● What the task requires: Return, unchanged, every line of the items from the line containing "Question: From a real-world perspective, does" through the final line of the items, including both of those lines.

● Exercise input:
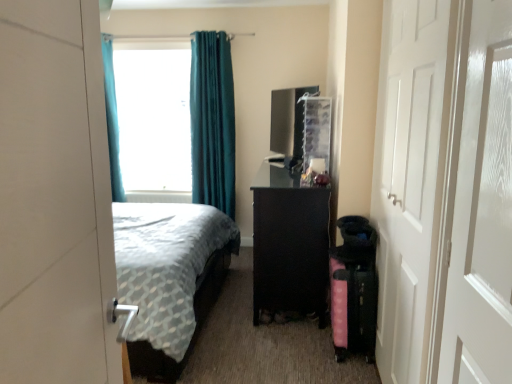
Question: Which direction should I rotate to look at teal velvet curtain at upper center, which is the 2th curtain from left to right?

Choices:
 (A) right
 (B) left

Answer: (B)

Question: Does pink fabric suitcase at lower right touch white glossy door at left, acting as the 2th door starting from the back?

Choices:
 (A) yes
 (B) no

Answer: (B)

Question: From a real-world perspective, is pink fabric suitcase at lower right on top of white glossy door at left, which appears as the first door when viewed from the front?

Choices:
 (A) yes
 (B) no

Answer: (B)

Question: Is pink fabric suitcase at lower right at the left side of white glossy door at left, acting as the 2th door starting from the back?

Choices:
 (A) yes
 (B) no

Answer: (B)

Question: Is pink fabric suitcase at lower right wider than white glossy door at left, the second door in the right-to-left sequence?

Choices:
 (A) no
 (B) yes

Answer: (B)

Question: Considering the relative sizes of pink fabric suitcase at lower right and white glossy door at left, which appears as the 1th door when viewed from the left, in the image provided, is pink fabric suitcase at lower right smaller than white glossy door at left, which appears as the 1th door when viewed from the left,?

Choices:
 (A) no
 (B) yes

Answer: (B)

Question: From the image's perspective, is pink fabric suitcase at lower right on top of white glossy door at left, which appears as the 1th door when viewed from the left?

Choices:
 (A) no
 (B) yes

Answer: (A)

Question: From the image's perspective, is white glossy door at left, the second door in the right-to-left sequence, located above white matte door at right, which ranks as the 1th door in back-to-front order?

Choices:
 (A) no
 (B) yes

Answer: (A)

Question: Is white glossy door at left, the second door in the right-to-left sequence, positioned before white matte door at right, positioned as the second door in left-to-right order?

Choices:
 (A) yes
 (B) no

Answer: (A)

Question: From a real-world perspective, does white glossy door at left, the second door in the right-to-left sequence, sit lower than white matte door at right, which ranks as the 1th door in right-to-left order?

Choices:
 (A) yes
 (B) no

Answer: (B)

Question: Is white glossy door at left, which appears as the first door when viewed from the front, to the right of white matte door at right, the 2th door from the front, from the viewer's perspective?

Choices:
 (A) yes
 (B) no

Answer: (B)

Question: Can you confirm if white glossy door at left, which appears as the 1th door when viewed from the left, is smaller than white matte door at right, the 2th door from the front?

Choices:
 (A) no
 (B) yes

Answer: (B)

Question: Would you say white matte door at right, which ranks as the 1th door in back-to-front order, is part of white glossy door at left, acting as the 2th door starting from the back,'s contents?

Choices:
 (A) no
 (B) yes

Answer: (A)

Question: Is pink fabric suitcase at lower right outside of transparent frosted glass screen door at right?

Choices:
 (A) yes
 (B) no

Answer: (A)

● Output of the exercise:
Question: From a real-world perspective, does white glossy door at left, the second door in the right-to-left sequence, sit lower than white matte door at right, which ranks as the 1th door in right-to-left order?

Choices:
 (A) yes
 (B) no

Answer: (B)

Question: Is white glossy door at left, which appears as the first door when viewed from the front, to the right of white matte door at right, the 2th door from the front, from the viewer's perspective?

Choices:
 (A) yes
 (B) no

Answer: (B)

Question: Can you confirm if white glossy door at left, which appears as the 1th door when viewed from the left, is smaller than white matte door at right, the 2th door from the front?

Choices:
 (A) no
 (B) yes

Answer: (B)

Question: Would you say white matte door at right, which ranks as the 1th door in back-to-front order, is part of white glossy door at left, acting as the 2th door starting from the back,'s contents?

Choices:
 (A) no
 (B) yes

Answer: (A)

Question: Is pink fabric suitcase at lower right outside of transparent frosted glass screen door at right?

Choices:
 (A) yes
 (B) no

Answer: (A)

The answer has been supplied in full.